▸ **Your objective**
Scan the records for the string "cone", then copy each line that has it.

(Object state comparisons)
*-*-*

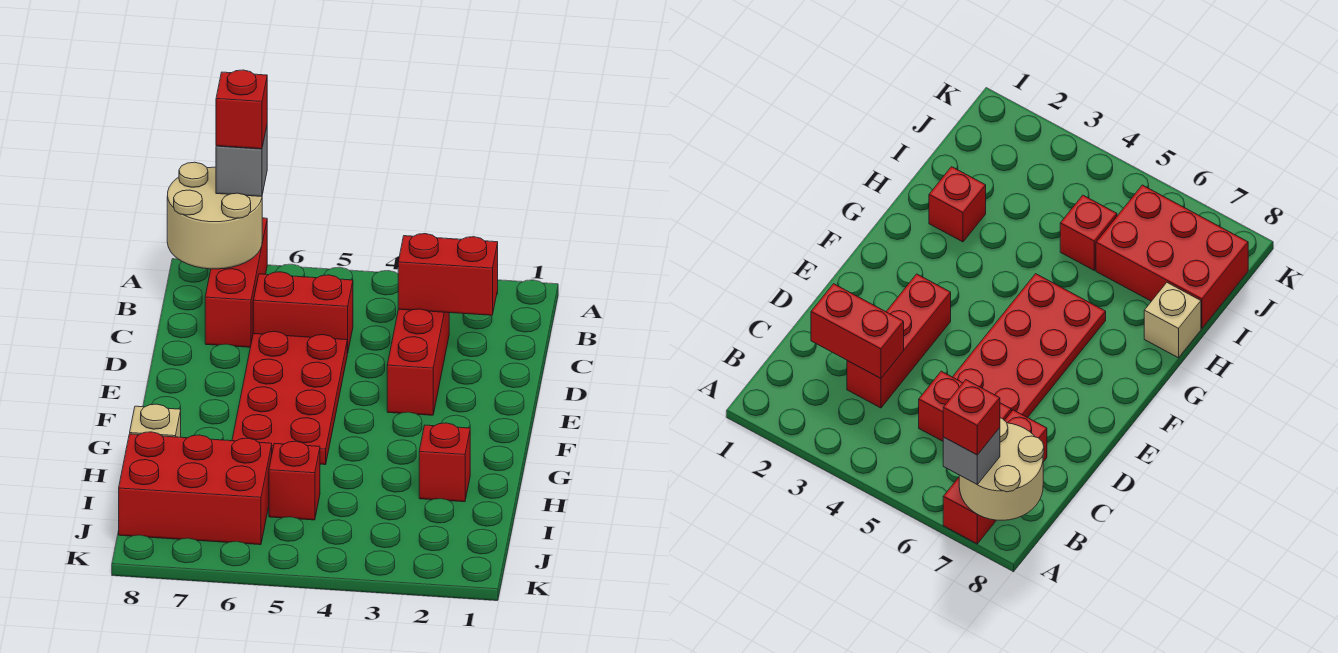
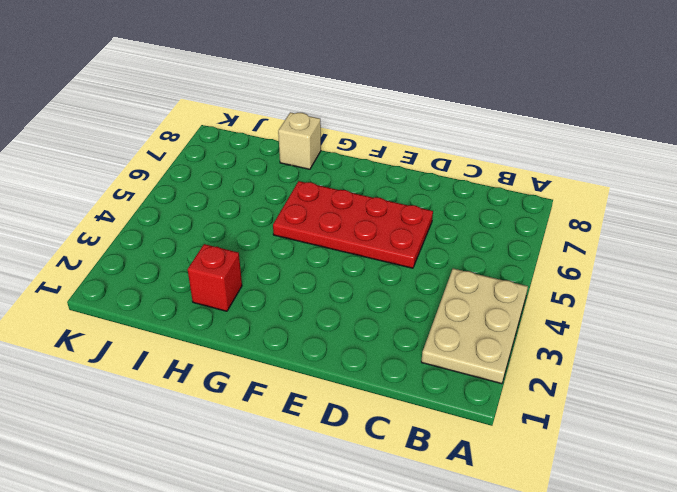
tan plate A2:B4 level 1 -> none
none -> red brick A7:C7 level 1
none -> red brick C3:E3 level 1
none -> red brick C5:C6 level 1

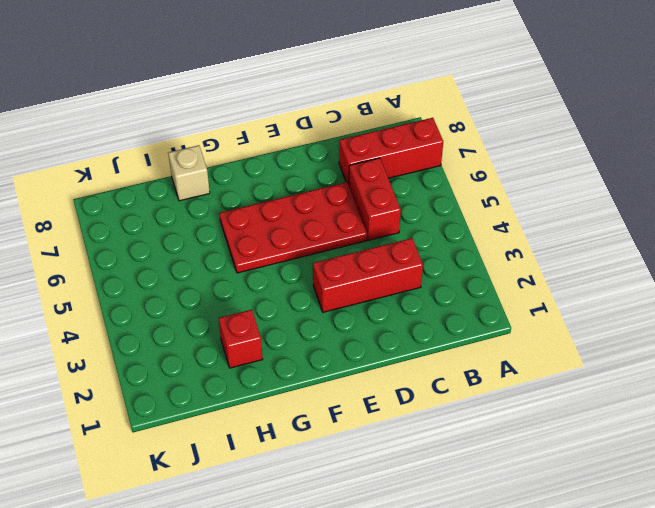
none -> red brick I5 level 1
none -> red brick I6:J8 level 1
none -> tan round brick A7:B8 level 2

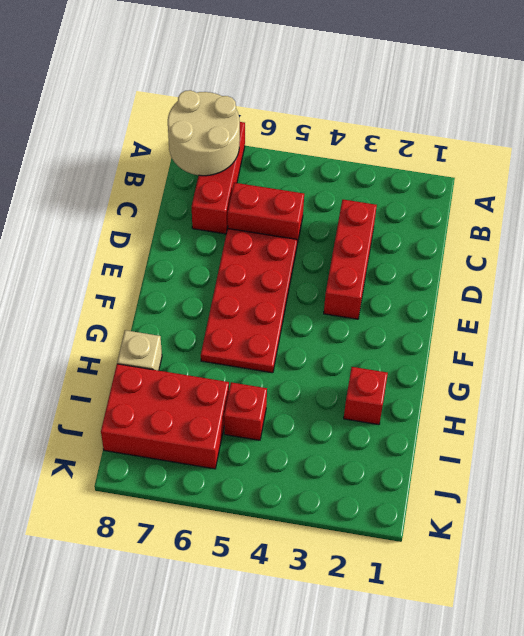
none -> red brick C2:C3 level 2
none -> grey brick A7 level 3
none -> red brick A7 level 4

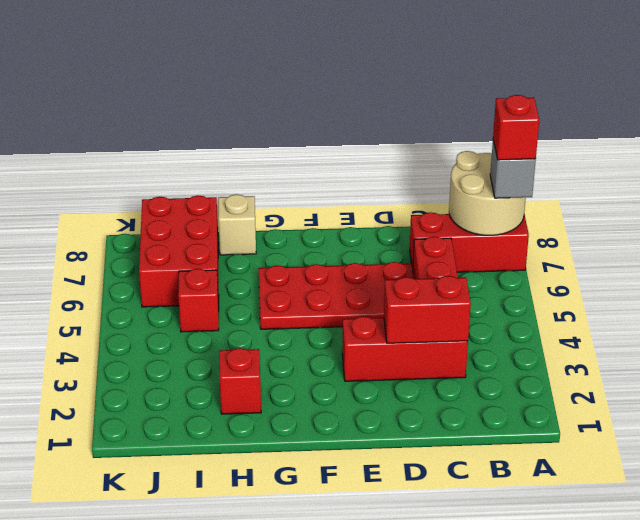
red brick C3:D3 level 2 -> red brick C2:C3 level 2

*-*-*

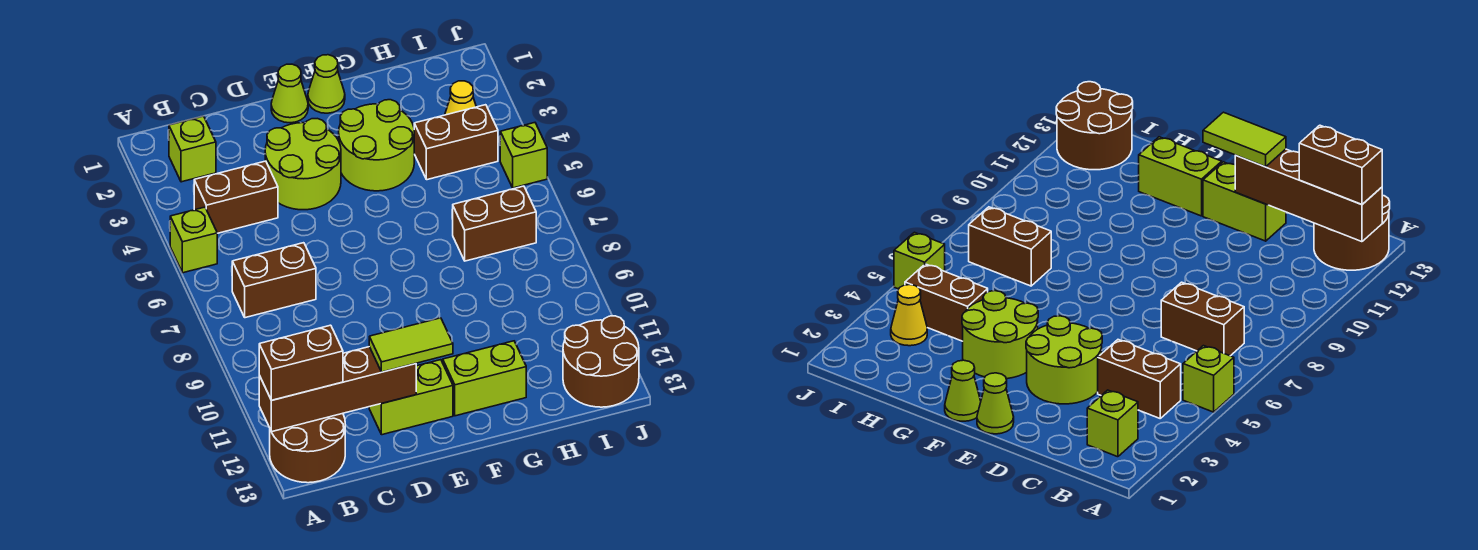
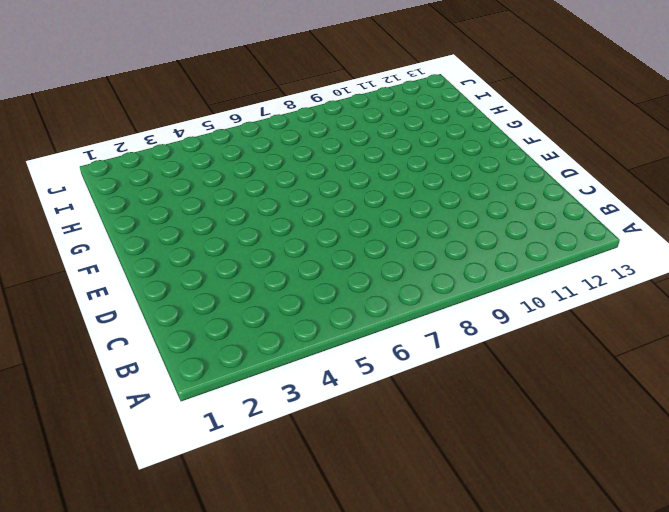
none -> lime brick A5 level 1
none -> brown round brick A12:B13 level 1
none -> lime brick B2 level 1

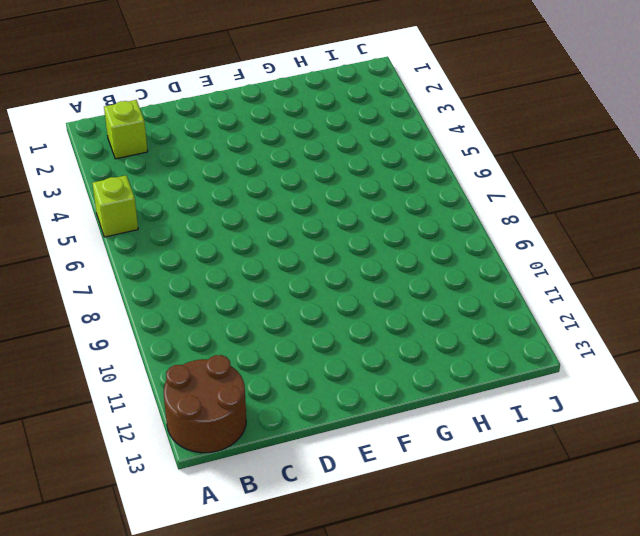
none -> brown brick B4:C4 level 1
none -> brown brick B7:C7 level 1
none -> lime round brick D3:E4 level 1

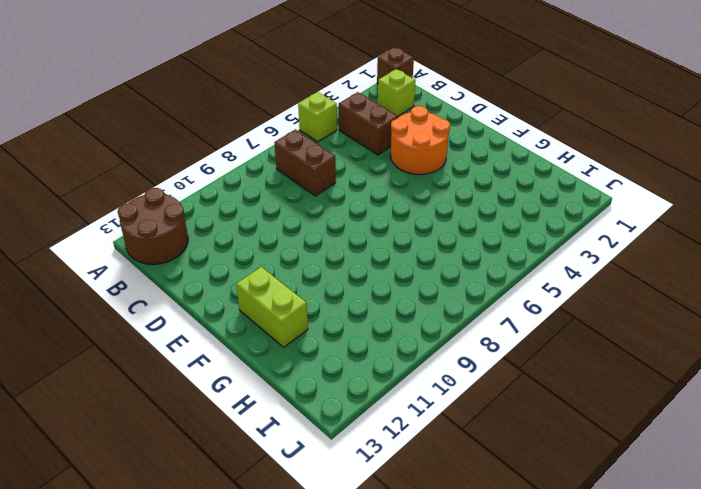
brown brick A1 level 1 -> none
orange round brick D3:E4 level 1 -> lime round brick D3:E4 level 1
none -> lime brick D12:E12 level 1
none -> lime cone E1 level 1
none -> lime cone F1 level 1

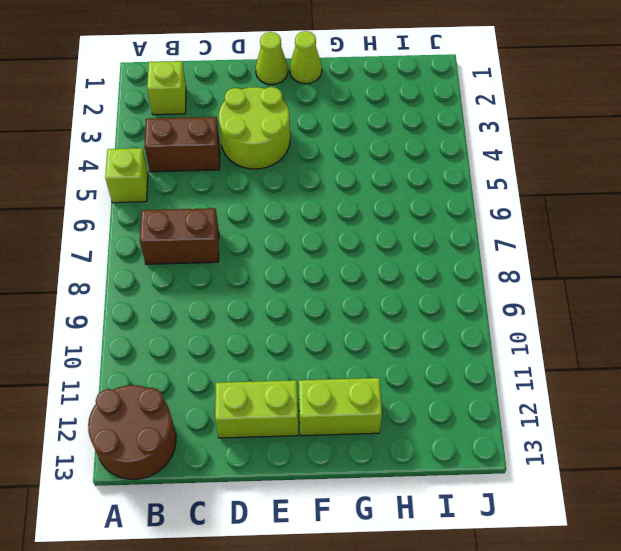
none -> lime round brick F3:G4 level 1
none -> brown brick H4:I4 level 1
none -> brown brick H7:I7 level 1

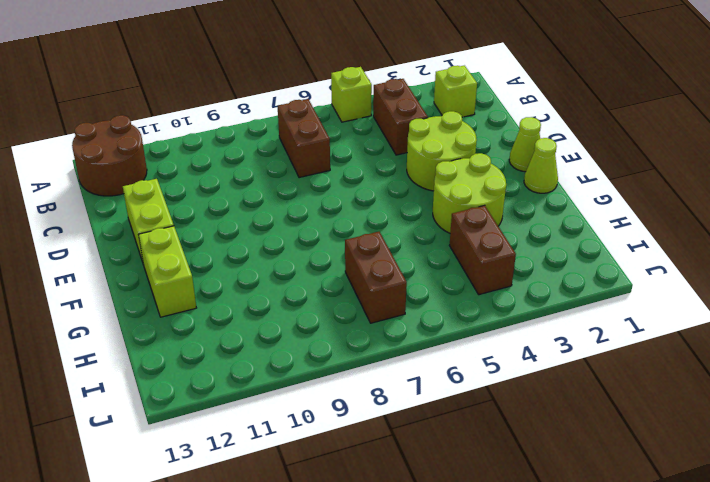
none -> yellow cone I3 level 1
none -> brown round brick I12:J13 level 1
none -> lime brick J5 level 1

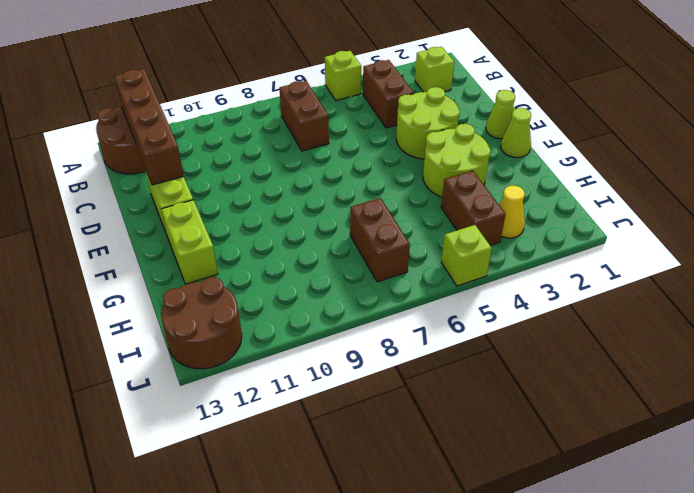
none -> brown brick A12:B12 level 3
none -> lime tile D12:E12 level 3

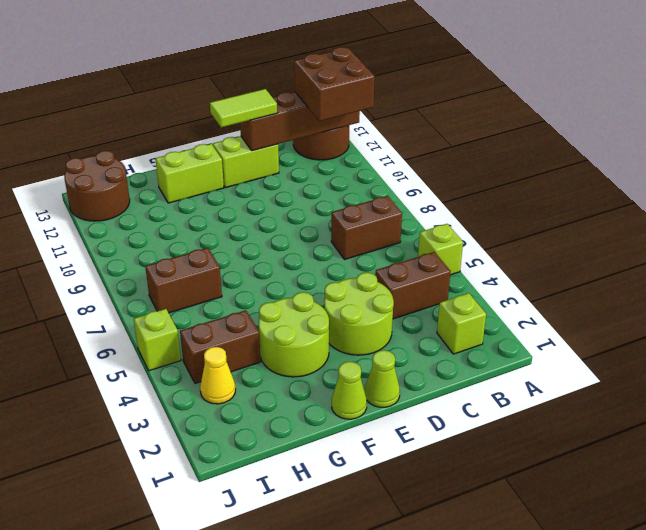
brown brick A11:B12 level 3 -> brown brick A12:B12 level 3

*-*-*

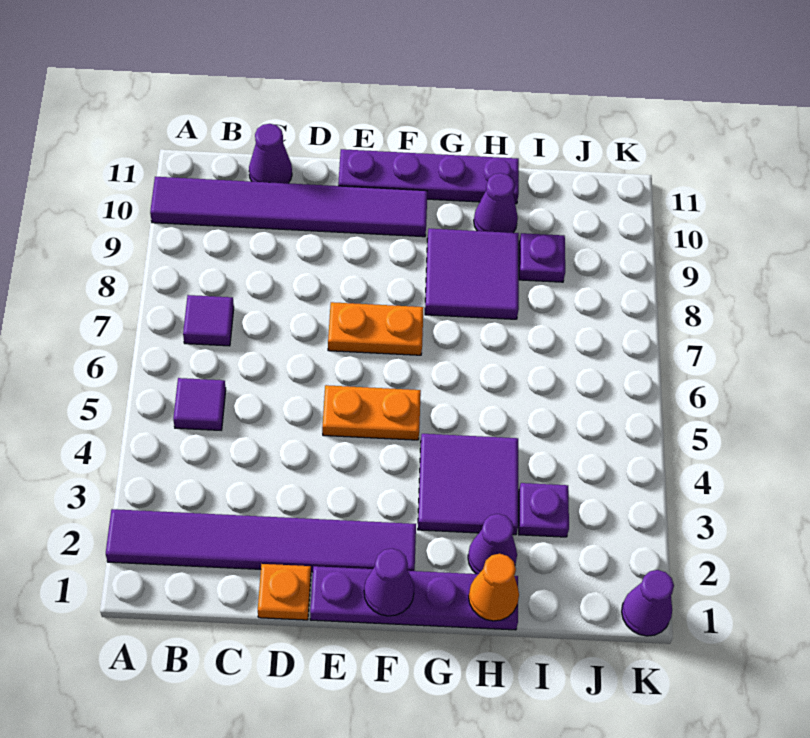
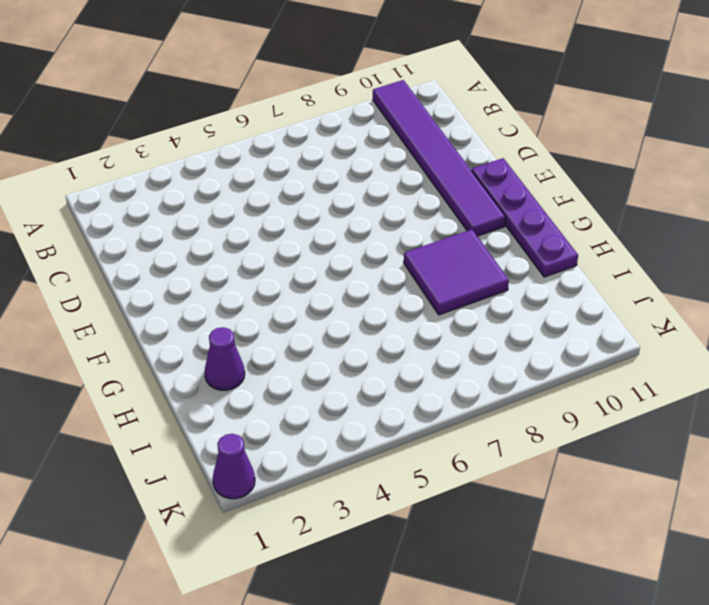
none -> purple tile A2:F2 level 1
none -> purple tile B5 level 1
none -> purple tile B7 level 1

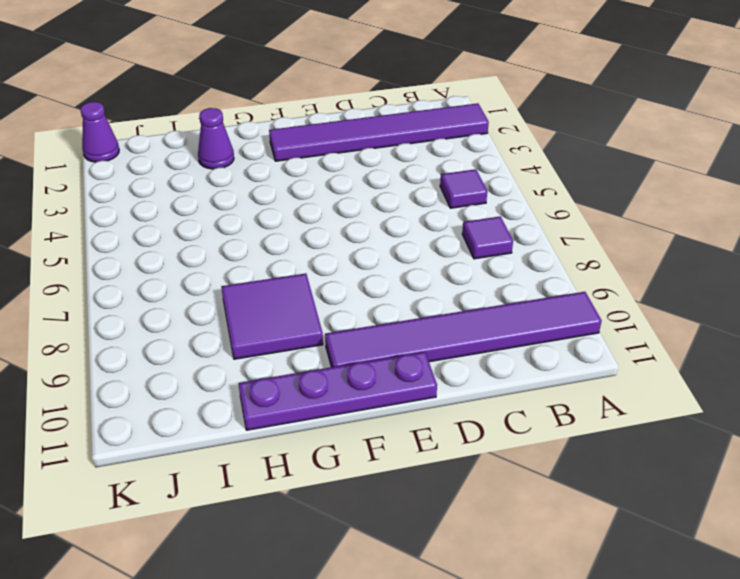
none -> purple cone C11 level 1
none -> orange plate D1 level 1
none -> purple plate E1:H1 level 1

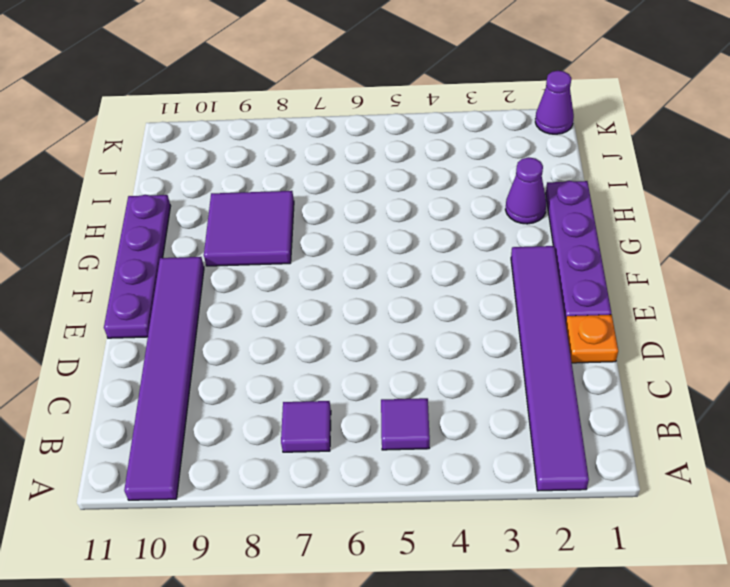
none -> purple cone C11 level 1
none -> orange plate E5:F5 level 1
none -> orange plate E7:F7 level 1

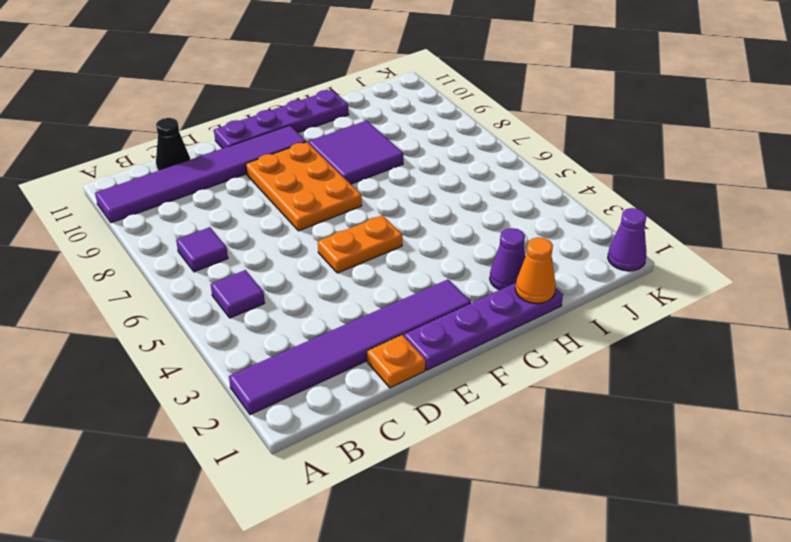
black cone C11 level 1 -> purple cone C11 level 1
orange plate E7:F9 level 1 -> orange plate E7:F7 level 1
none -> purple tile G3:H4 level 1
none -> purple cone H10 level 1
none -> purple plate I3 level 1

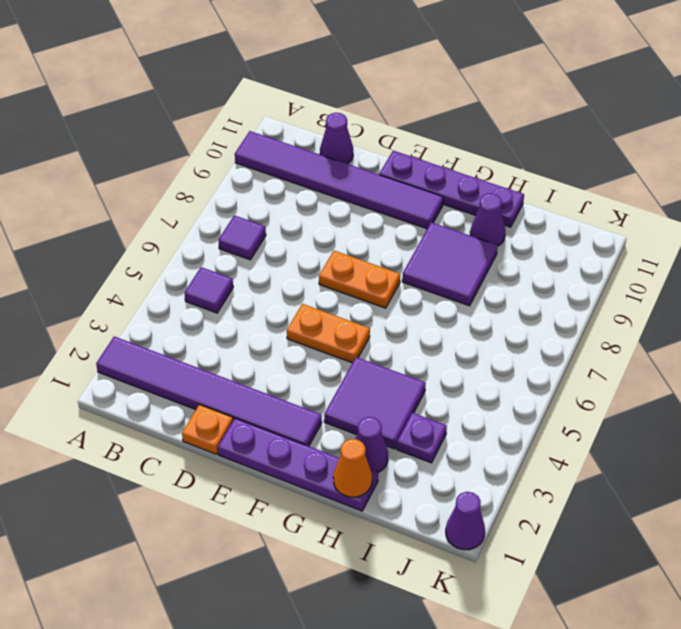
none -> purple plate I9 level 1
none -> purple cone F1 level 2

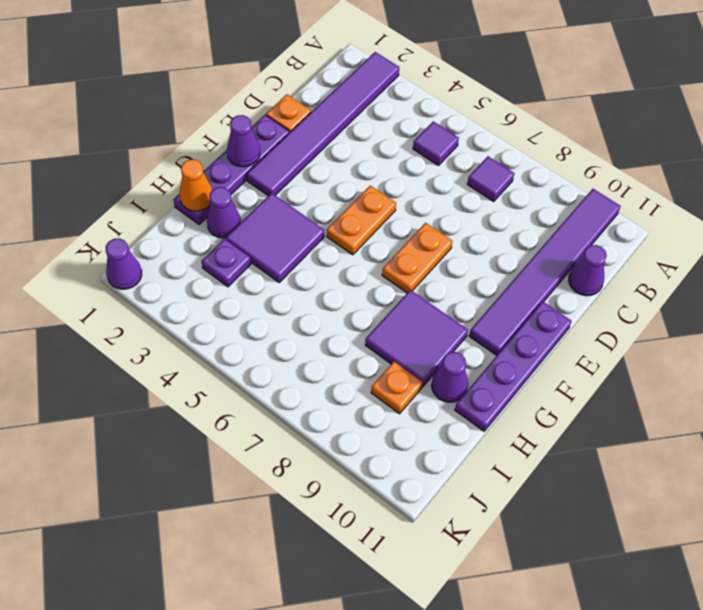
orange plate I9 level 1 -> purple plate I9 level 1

*-*-*

▸ **Written response**
none -> lime cone E1 level 1
none -> lime cone F1 level 1
none -> yellow cone I3 level 1
none -> purple cone C11 level 1
none -> purple cone C11 level 1
black cone C11 level 1 -> purple cone C11 level 1
none -> purple cone H10 level 1
none -> purple cone F1 level 2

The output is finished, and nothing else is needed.